Exercise objective>
In your copy, leave out the pictures; write out all the data exactly.

Material for this task>
▬▬▬
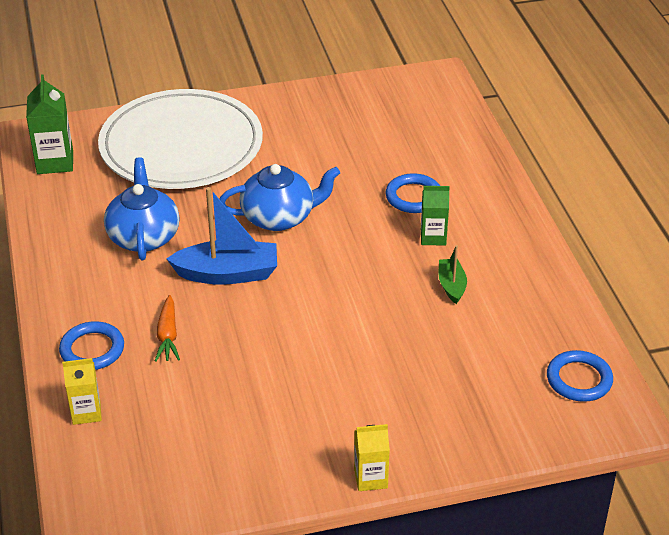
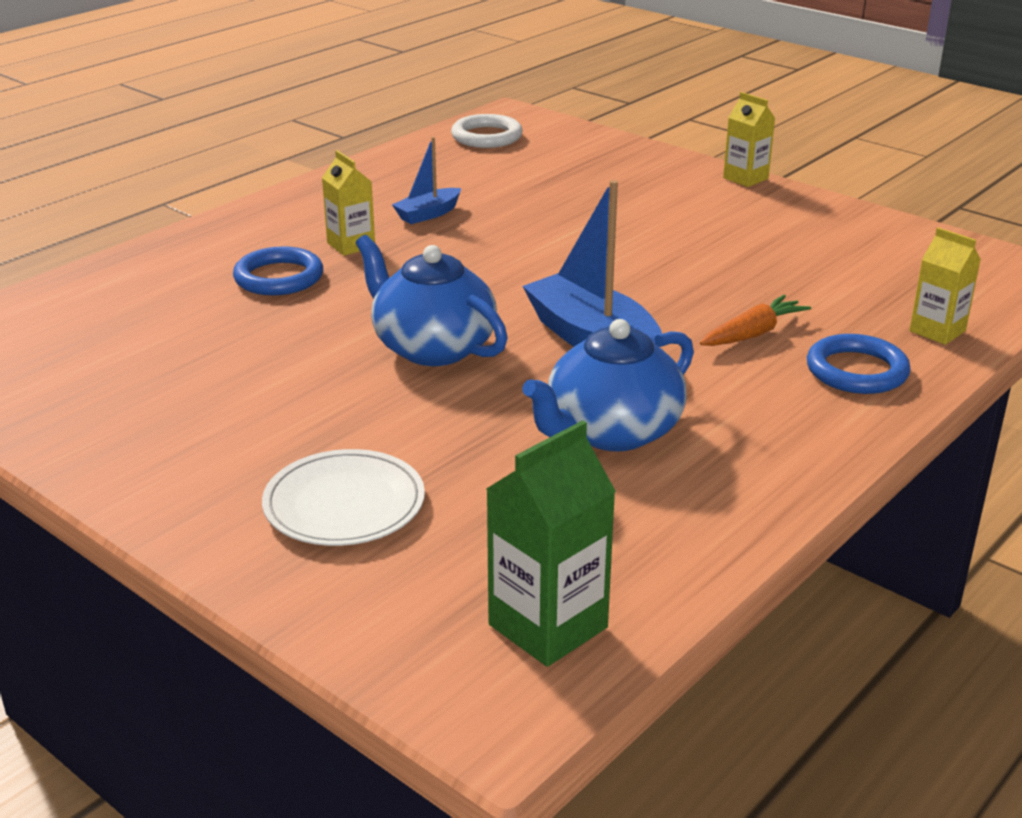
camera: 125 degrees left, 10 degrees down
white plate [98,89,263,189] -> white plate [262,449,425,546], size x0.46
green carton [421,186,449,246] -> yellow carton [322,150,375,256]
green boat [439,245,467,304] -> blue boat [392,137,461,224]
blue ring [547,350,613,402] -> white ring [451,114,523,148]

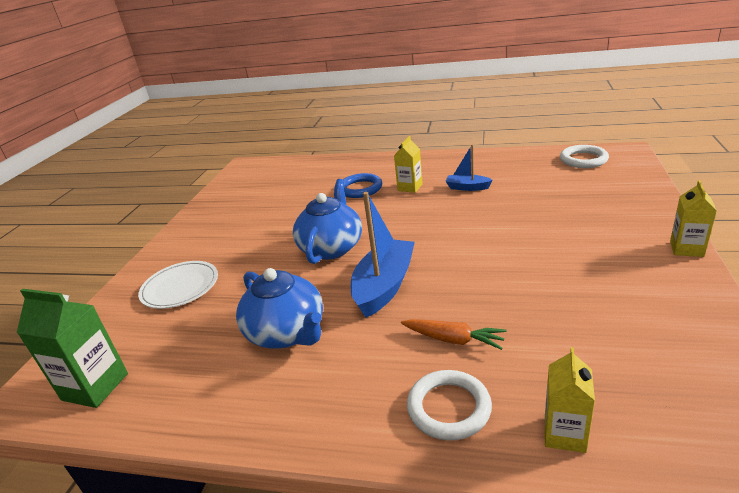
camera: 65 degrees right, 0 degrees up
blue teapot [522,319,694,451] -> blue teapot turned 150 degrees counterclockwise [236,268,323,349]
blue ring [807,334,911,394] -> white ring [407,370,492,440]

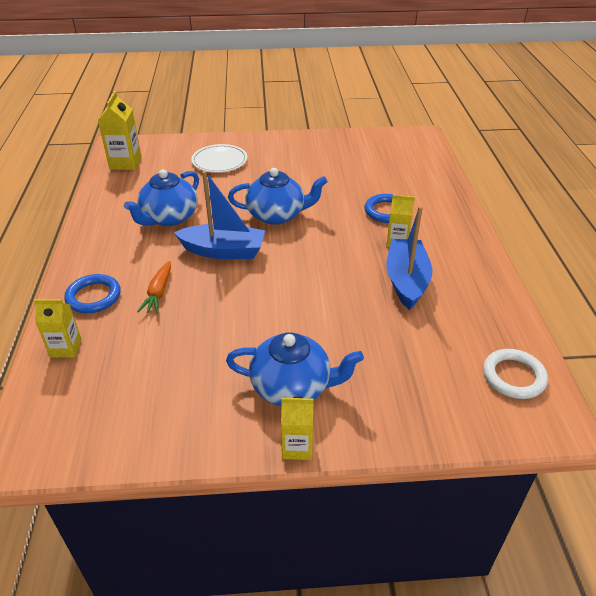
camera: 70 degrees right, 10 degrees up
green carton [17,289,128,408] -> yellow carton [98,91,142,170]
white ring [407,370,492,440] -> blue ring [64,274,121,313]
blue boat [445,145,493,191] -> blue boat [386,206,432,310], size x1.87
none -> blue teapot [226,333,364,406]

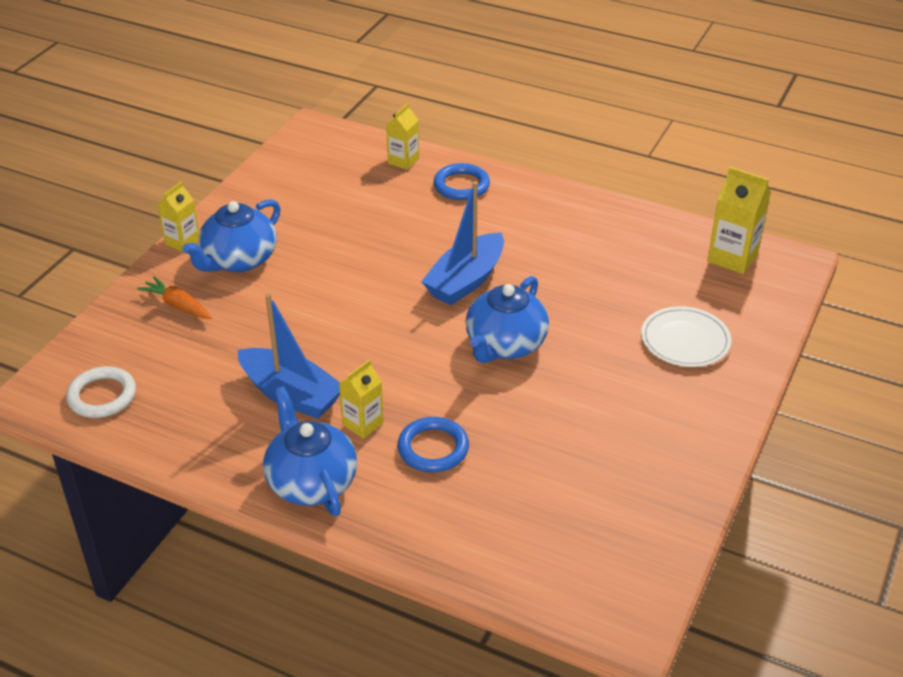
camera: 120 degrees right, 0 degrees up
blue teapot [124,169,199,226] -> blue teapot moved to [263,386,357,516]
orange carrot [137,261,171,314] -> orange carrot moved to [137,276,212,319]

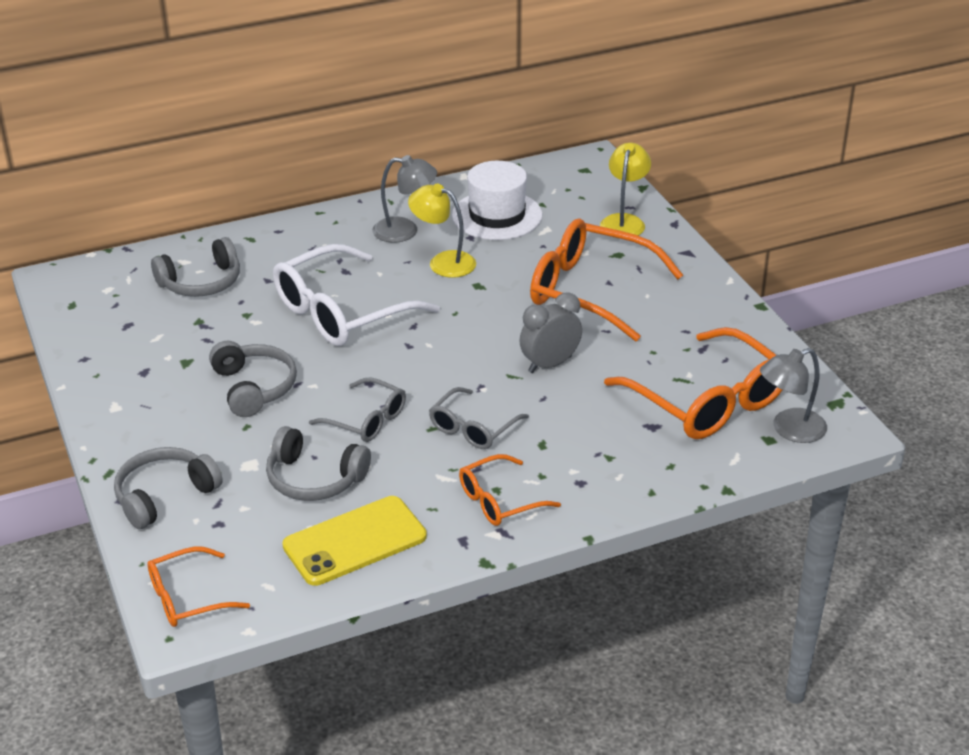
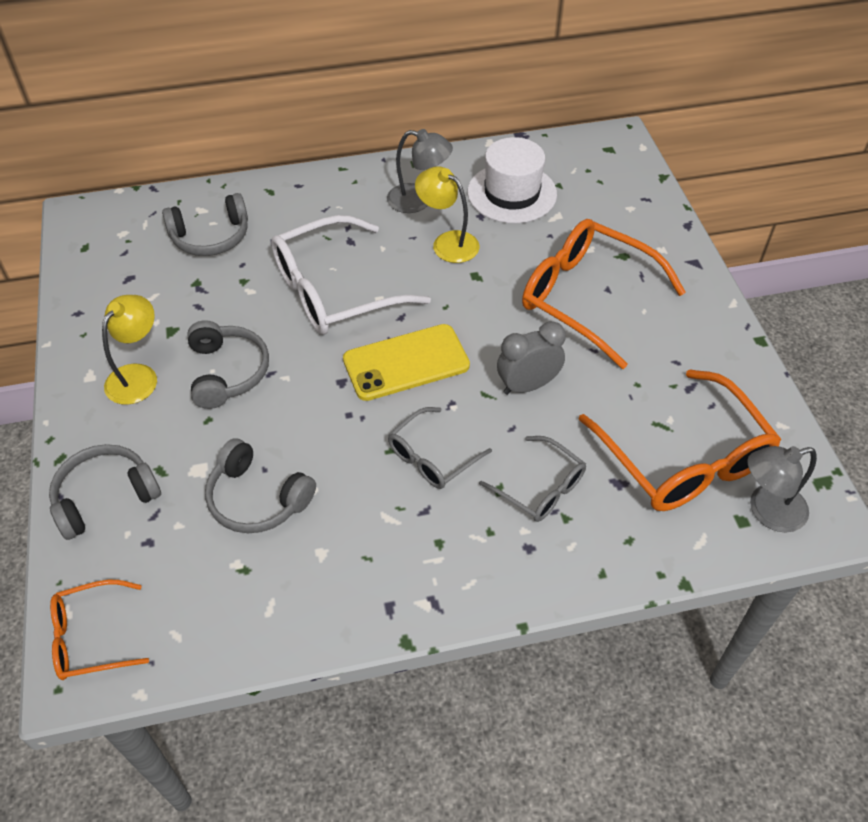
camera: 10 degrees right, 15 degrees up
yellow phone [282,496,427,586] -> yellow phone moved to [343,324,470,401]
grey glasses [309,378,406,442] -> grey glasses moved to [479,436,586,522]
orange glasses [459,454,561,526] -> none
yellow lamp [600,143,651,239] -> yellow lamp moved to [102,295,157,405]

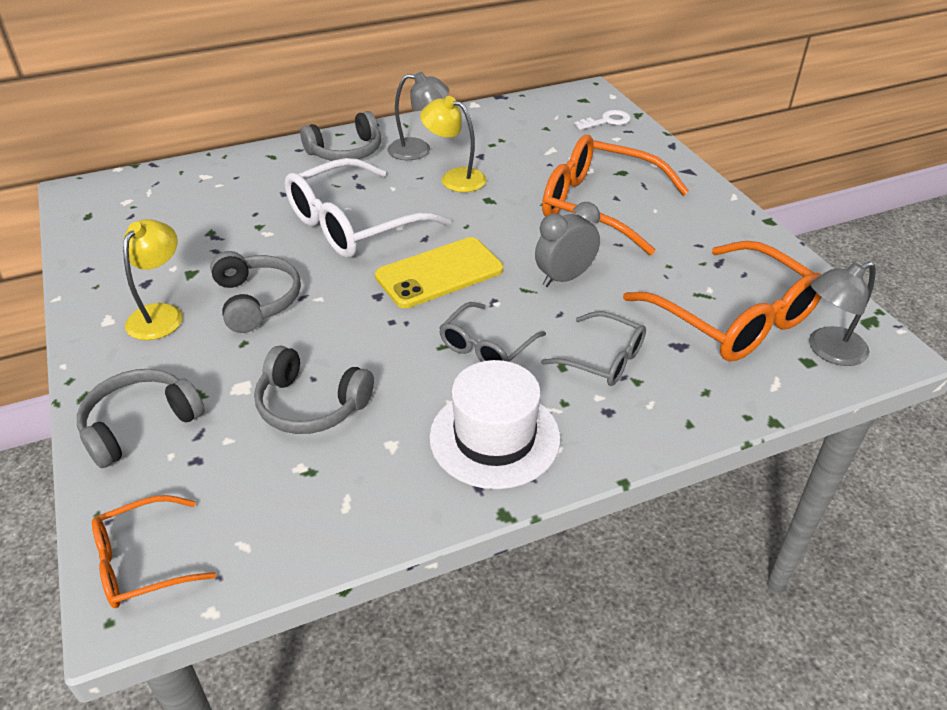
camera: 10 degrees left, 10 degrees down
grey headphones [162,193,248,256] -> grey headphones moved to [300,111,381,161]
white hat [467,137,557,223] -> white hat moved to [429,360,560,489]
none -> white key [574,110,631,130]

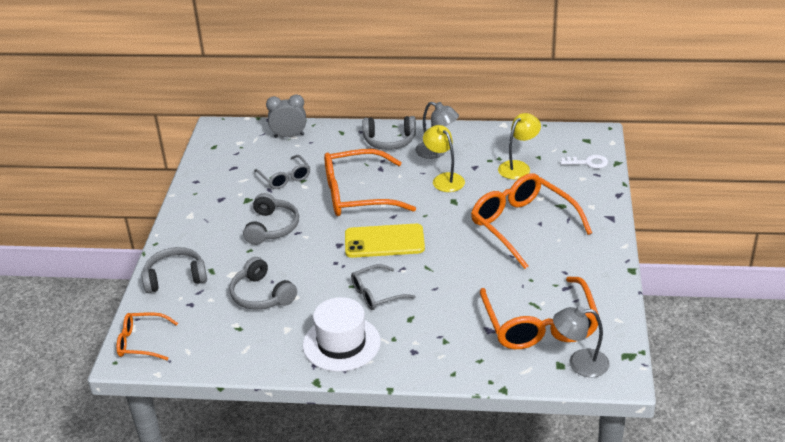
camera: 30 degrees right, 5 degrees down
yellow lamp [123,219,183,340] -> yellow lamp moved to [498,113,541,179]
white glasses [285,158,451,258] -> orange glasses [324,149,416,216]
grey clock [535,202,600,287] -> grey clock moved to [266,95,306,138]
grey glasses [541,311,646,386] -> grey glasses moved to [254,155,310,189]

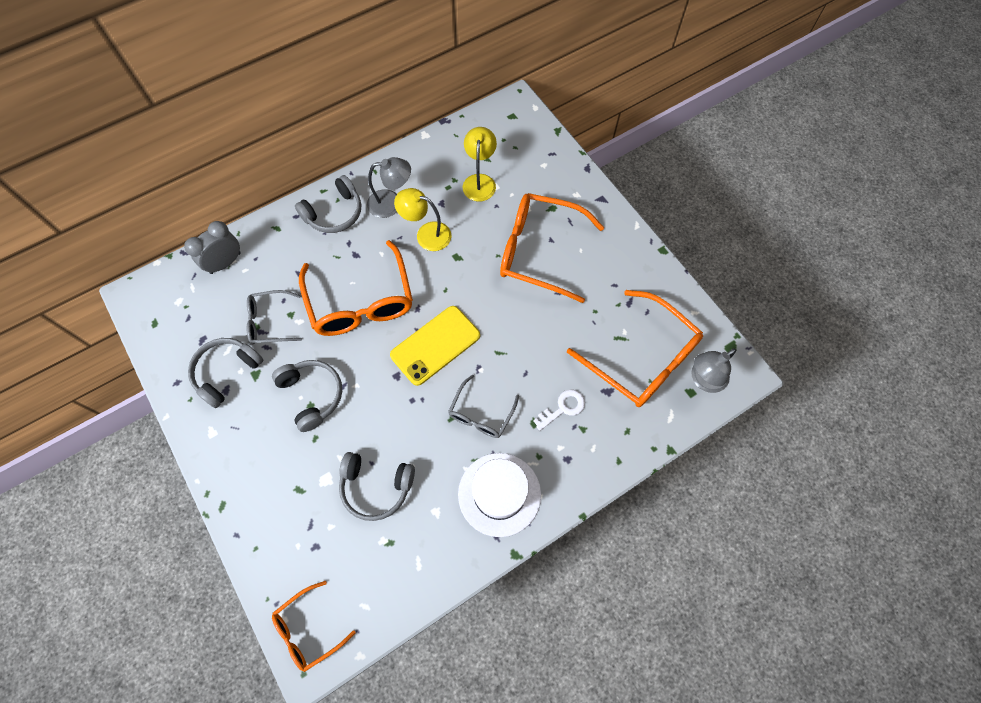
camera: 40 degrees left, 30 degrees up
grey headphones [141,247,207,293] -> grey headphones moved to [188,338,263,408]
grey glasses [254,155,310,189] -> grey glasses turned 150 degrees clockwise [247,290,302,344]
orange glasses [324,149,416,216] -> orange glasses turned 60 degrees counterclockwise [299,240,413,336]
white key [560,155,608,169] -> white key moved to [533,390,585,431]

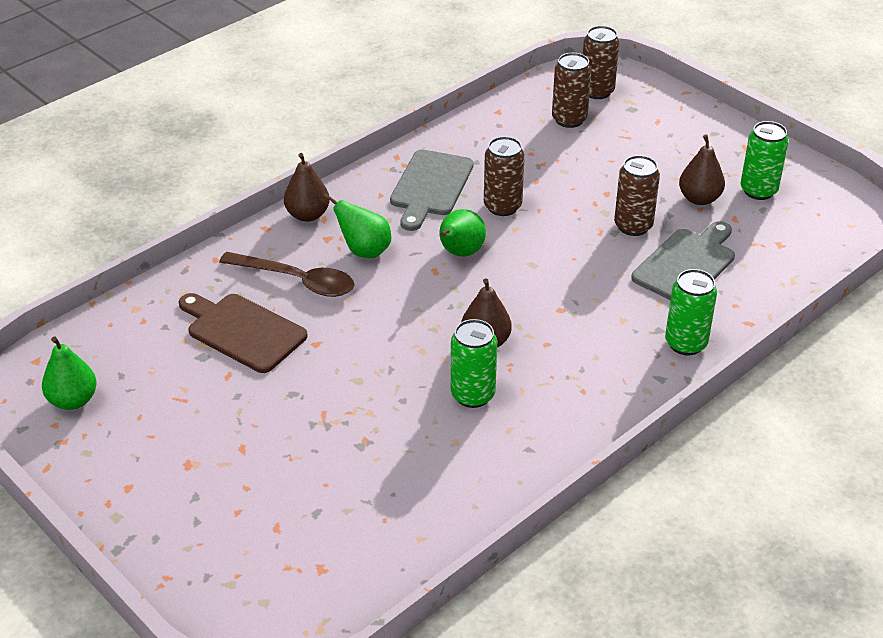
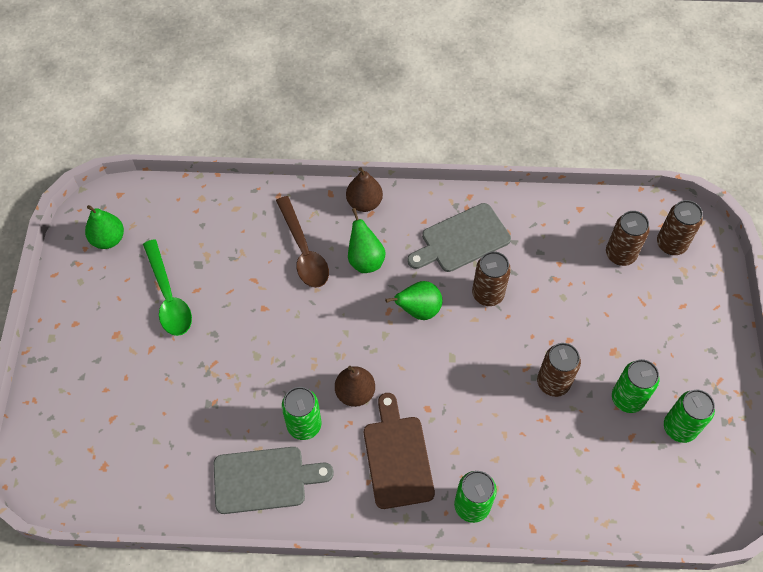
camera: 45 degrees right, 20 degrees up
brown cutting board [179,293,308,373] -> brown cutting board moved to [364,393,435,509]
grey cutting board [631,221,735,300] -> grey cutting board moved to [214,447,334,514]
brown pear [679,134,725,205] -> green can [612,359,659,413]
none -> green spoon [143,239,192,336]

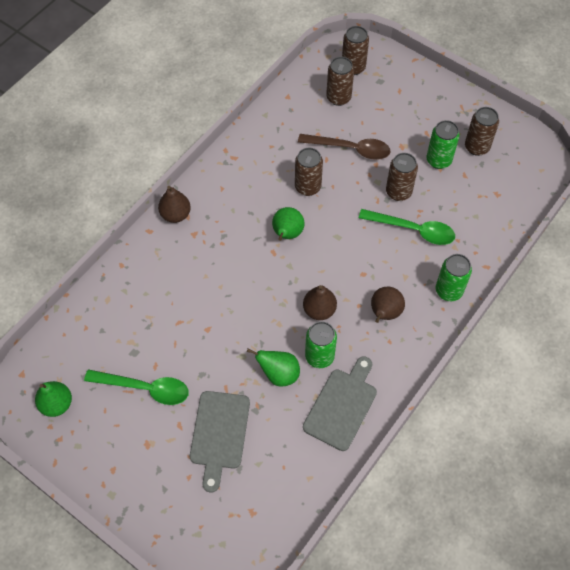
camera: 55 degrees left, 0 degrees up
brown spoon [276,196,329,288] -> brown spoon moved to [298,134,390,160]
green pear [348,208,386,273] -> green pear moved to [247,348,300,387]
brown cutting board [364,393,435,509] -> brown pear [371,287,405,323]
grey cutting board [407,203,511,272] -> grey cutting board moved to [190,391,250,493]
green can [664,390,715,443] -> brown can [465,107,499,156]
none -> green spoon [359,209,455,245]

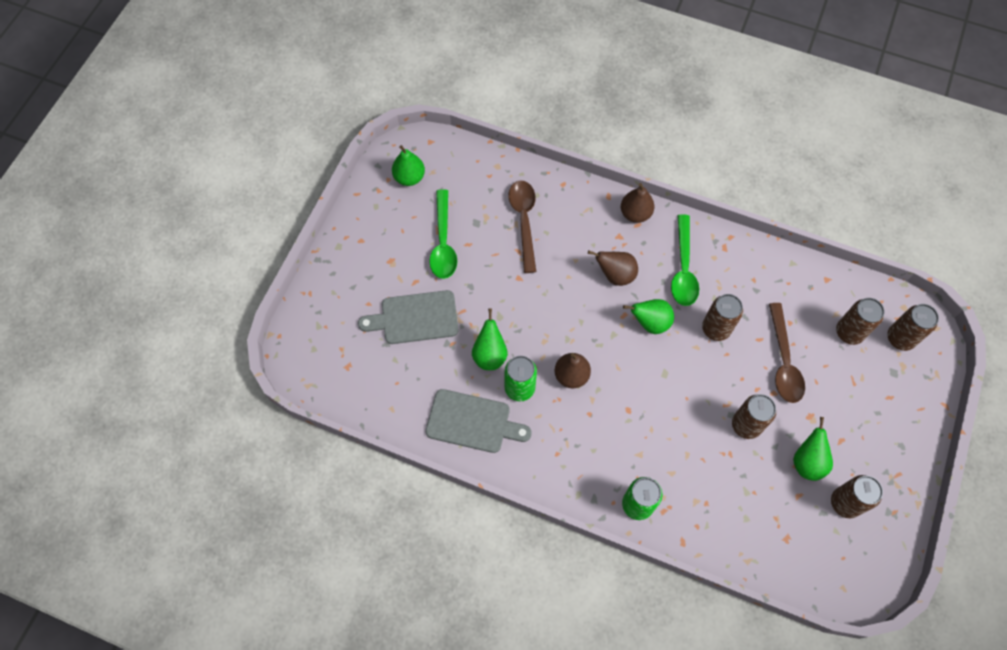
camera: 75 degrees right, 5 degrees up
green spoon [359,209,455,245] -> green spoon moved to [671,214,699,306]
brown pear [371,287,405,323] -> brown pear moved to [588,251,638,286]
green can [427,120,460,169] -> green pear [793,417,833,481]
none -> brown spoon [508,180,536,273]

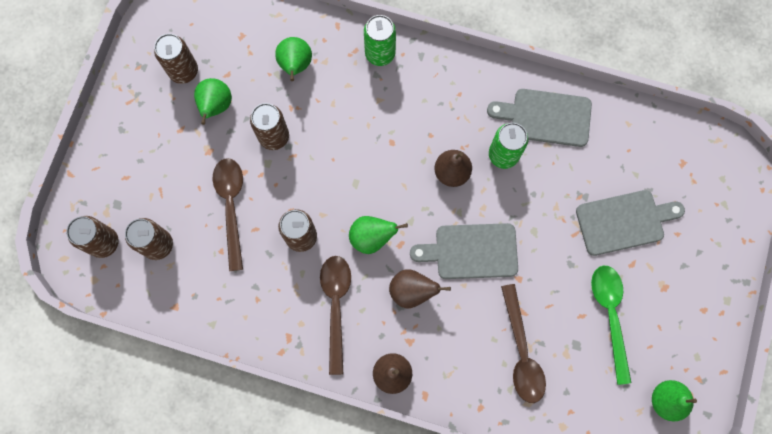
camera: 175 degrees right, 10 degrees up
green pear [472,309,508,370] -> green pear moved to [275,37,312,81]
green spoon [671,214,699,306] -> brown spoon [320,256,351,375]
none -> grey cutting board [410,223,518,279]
▬▬▬
Answer area>
camera: 125 degrees left, 10 degrees down
white plate [98,89,263,189] -> white plate [262,449,425,546], size x0.46
green carton [421,186,449,246] -> yellow carton [322,150,375,256]
green boat [439,245,467,304] -> blue boat [392,137,461,224]
blue ring [547,350,613,402] -> white ring [451,114,523,148]

camera: 65 degrees right, 0 degrees up
blue teapot [522,319,694,451] -> blue teapot turned 150 degrees counterclockwise [236,268,323,349]
blue ring [807,334,911,394] -> white ring [407,370,492,440]

camera: 70 degrees right, 10 degrees up
green carton [17,289,128,408] -> yellow carton [98,91,142,170]
white ring [407,370,492,440] -> blue ring [64,274,121,313]
blue boat [445,145,493,191] -> blue boat [386,206,432,310], size x1.87
none -> blue teapot [226,333,364,406]

camera: 120 degrees right, 0 degrees up
blue teapot [124,169,199,226] -> blue teapot moved to [263,386,357,516]
orange carrot [137,261,171,314] -> orange carrot moved to [137,276,212,319]

camera: 10 degrees right, 15 degrees up
yellow phone [282,496,427,586] -> yellow phone moved to [343,324,470,401]
grey glasses [309,378,406,442] -> grey glasses moved to [479,436,586,522]
orange glasses [459,454,561,526] -> none
yellow lamp [600,143,651,239] -> yellow lamp moved to [102,295,157,405]

camera: 10 degrees left, 10 degrees down
grey headphones [162,193,248,256] -> grey headphones moved to [300,111,381,161]
white hat [467,137,557,223] -> white hat moved to [429,360,560,489]
none -> white key [574,110,631,130]

camera: 30 degrees right, 5 degrees down
yellow lamp [123,219,183,340] -> yellow lamp moved to [498,113,541,179]
white glasses [285,158,451,258] -> orange glasses [324,149,416,216]
grey clock [535,202,600,287] -> grey clock moved to [266,95,306,138]
grey glasses [541,311,646,386] -> grey glasses moved to [254,155,310,189]

camera: 40 degrees left, 30 degrees up
grey headphones [141,247,207,293] -> grey headphones moved to [188,338,263,408]
grey glasses [254,155,310,189] -> grey glasses turned 150 degrees clockwise [247,290,302,344]
orange glasses [324,149,416,216] -> orange glasses turned 60 degrees counterclockwise [299,240,413,336]
white key [560,155,608,169] -> white key moved to [533,390,585,431]

camera: 45 degrees right, 20 degrees up
brown cutting board [179,293,308,373] -> brown cutting board moved to [364,393,435,509]
grey cutting board [631,221,735,300] -> grey cutting board moved to [214,447,334,514]
brown pear [679,134,725,205] -> green can [612,359,659,413]
none -> green spoon [143,239,192,336]

camera: 55 degrees left, 0 degrees up
brown spoon [276,196,329,288] -> brown spoon moved to [298,134,390,160]
green pear [348,208,386,273] -> green pear moved to [247,348,300,387]
brown cutting board [364,393,435,509] -> brown pear [371,287,405,323]
grey cutting board [407,203,511,272] -> grey cutting board moved to [190,391,250,493]
green can [664,390,715,443] -> brown can [465,107,499,156]
none -> green spoon [359,209,455,245]

camera: 75 degrees right, 5 degrees up
green spoon [359,209,455,245] -> green spoon moved to [671,214,699,306]
brown pear [371,287,405,323] -> brown pear moved to [588,251,638,286]
green can [427,120,460,169] -> green pear [793,417,833,481]
none -> brown spoon [508,180,536,273]

camera: 175 degrees right, 10 degrees up
green pear [472,309,508,370] -> green pear moved to [275,37,312,81]
green spoon [671,214,699,306] -> brown spoon [320,256,351,375]
none -> grey cutting board [410,223,518,279]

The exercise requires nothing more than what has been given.